- [WHAT YOU WILL DO]:
Exactly as they appear, write the lines from the one containing "BT1: 7.4V (plus" to the final line of the entries, leaving pictures out.

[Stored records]
......

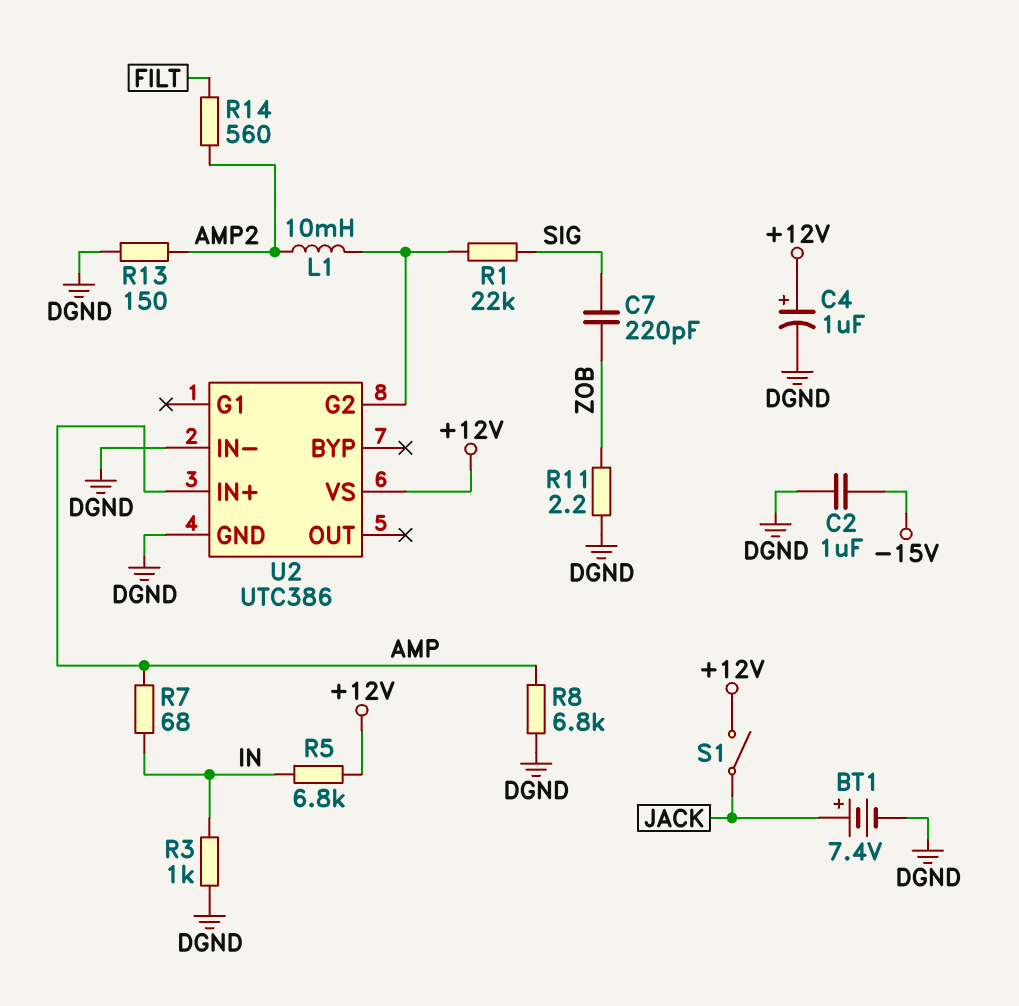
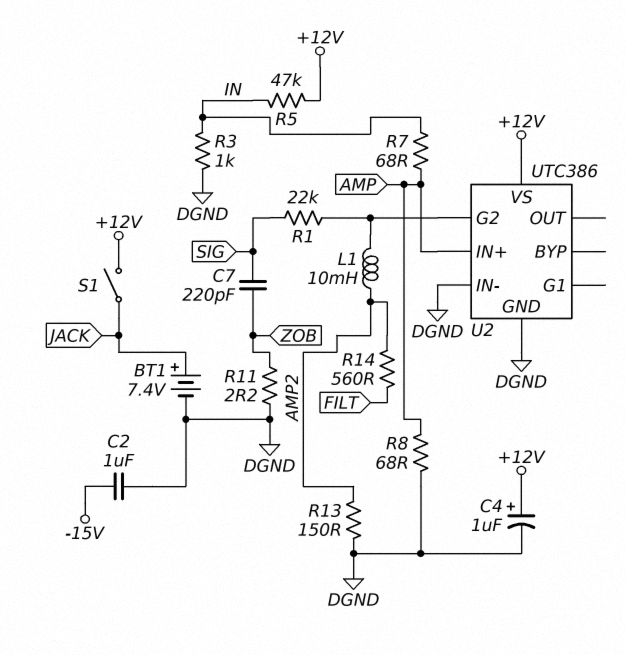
R5: 6.8k (+12V, IN) -> 47k (+12V, IN)
R8: 6.8k (AMP, DGND) -> 68 (AMP, DGND)

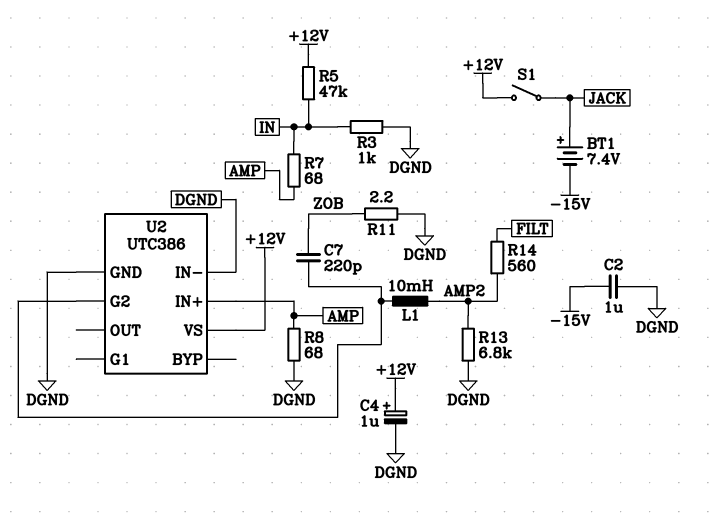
BT1: 7.4V (plus JACK, minus DGND) -> 7.4V (plus JACK, minus -15V)
C7: 220pF (SIG, ZOB) -> 220pF (U2/G2, ZOB)
R1: 22k (SIG, U2/G2) -> none
R13: 150 (AMP2, DGND) -> 6.8k (AMP2, DGND)

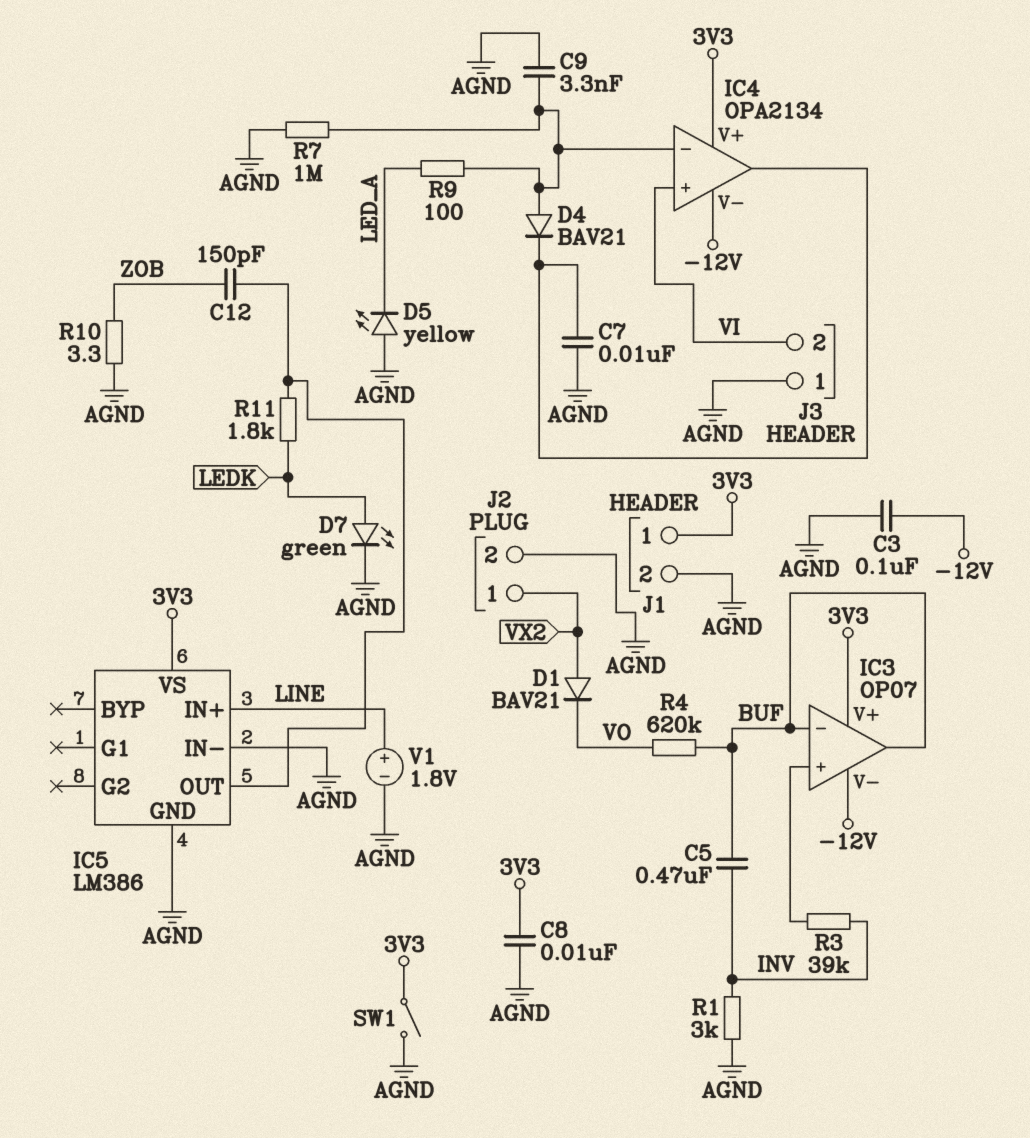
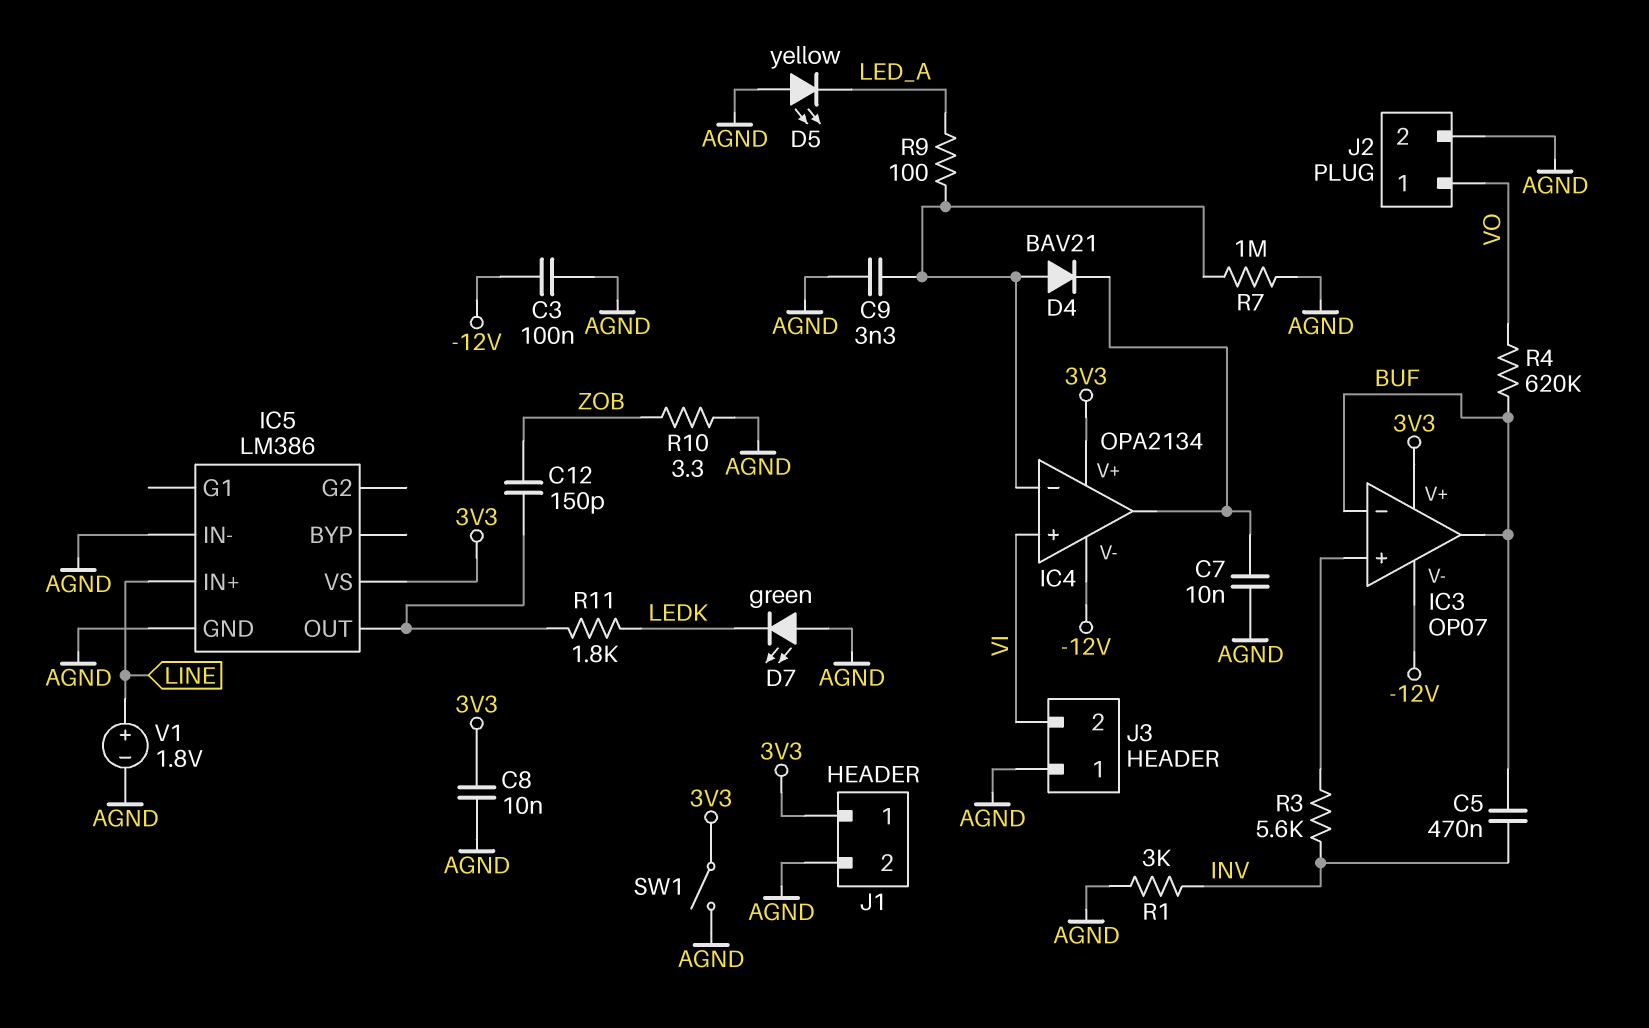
D1: diode BAV21 (A VX2, K VO) -> none
D7: LED green (A LEDK, K AGND) -> LED green (A AGND, K LEDK)
J2 pin 1: VX2 -> VO
R3: 39k (IC3/in+, INV) -> 5.6k (IC3/in+, INV)

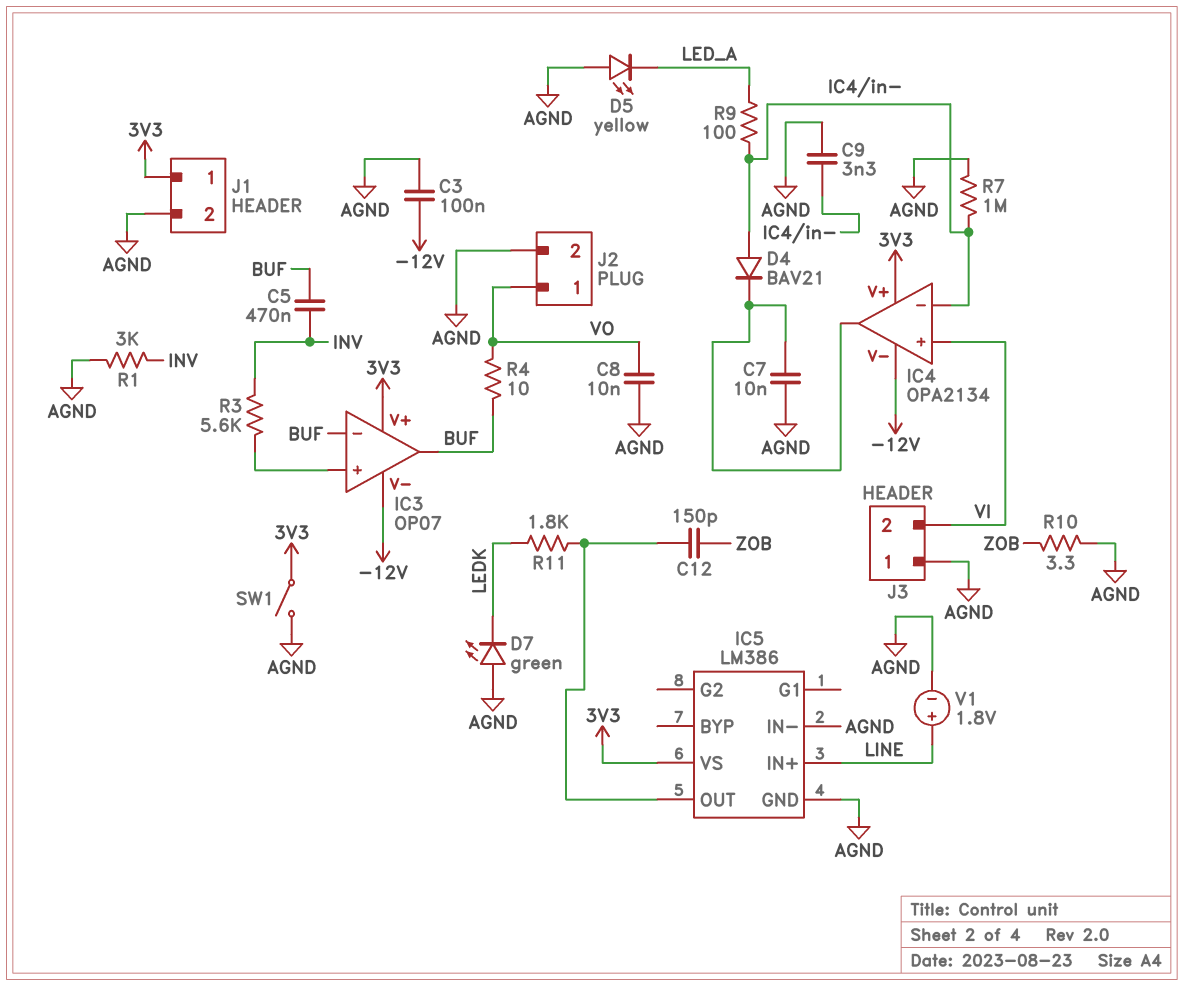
C8: 10nF (3V3, AGND) -> 10nF (AGND, VO)
R4: 620k (BUF, VO) -> 10 (BUF, VO)

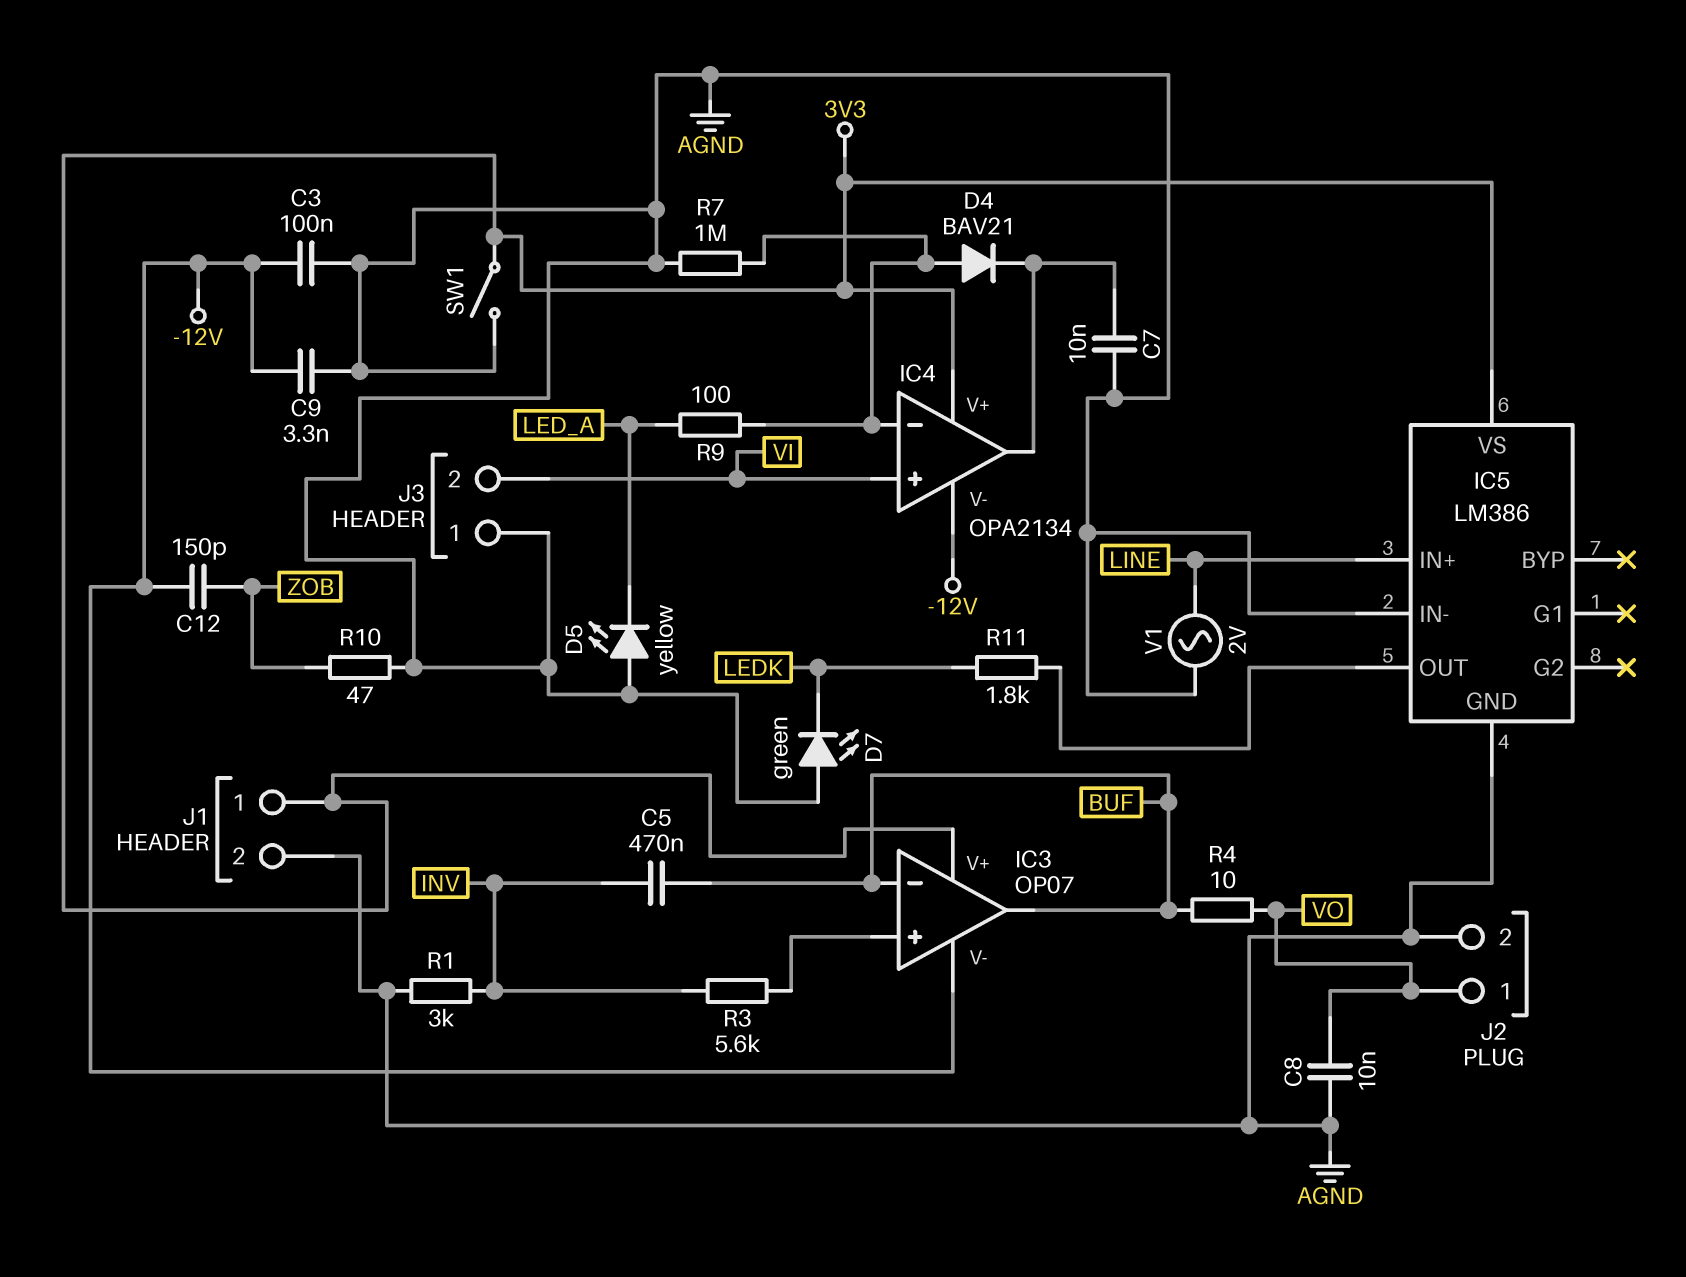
C9: 3.3nF (AGND, IC4/in-) -> 3.3nF (-12V, AGND)
C12: 150pF (IC5/OUT, ZOB) -> 150pF (-12V, ZOB)
R10: 3.3 (AGND, ZOB) -> 47 (AGND, ZOB)
V1: 1.8V (plus LINE, minus AGND) -> AC 2V (AGND, LINE)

......

- [WRITTEN RESPONSE]:
BT1: 7.4V (plus JACK, minus DGND) -> 7.4V (plus JACK, minus -15V)
C7: 220pF (SIG, ZOB) -> 220pF (U2/G2, ZOB)
R1: 22k (SIG, U2/G2) -> none
R13: 150 (AMP2, DGND) -> 6.8k (AMP2, DGND)

D1: diode BAV21 (A VX2, K VO) -> none
D7: LED green (A LEDK, K AGND) -> LED green (A AGND, K LEDK)
J2 pin 1: VX2 -> VO
R3: 39k (IC3/in+, INV) -> 5.6k (IC3/in+, INV)

C8: 10nF (3V3, AGND) -> 10nF (AGND, VO)
R4: 620k (BUF, VO) -> 10 (BUF, VO)

C9: 3.3nF (AGND, IC4/in-) -> 3.3nF (-12V, AGND)
C12: 150pF (IC5/OUT, ZOB) -> 150pF (-12V, ZOB)
R10: 3.3 (AGND, ZOB) -> 47 (AGND, ZOB)
V1: 1.8V (plus LINE, minus AGND) -> AC 2V (AGND, LINE)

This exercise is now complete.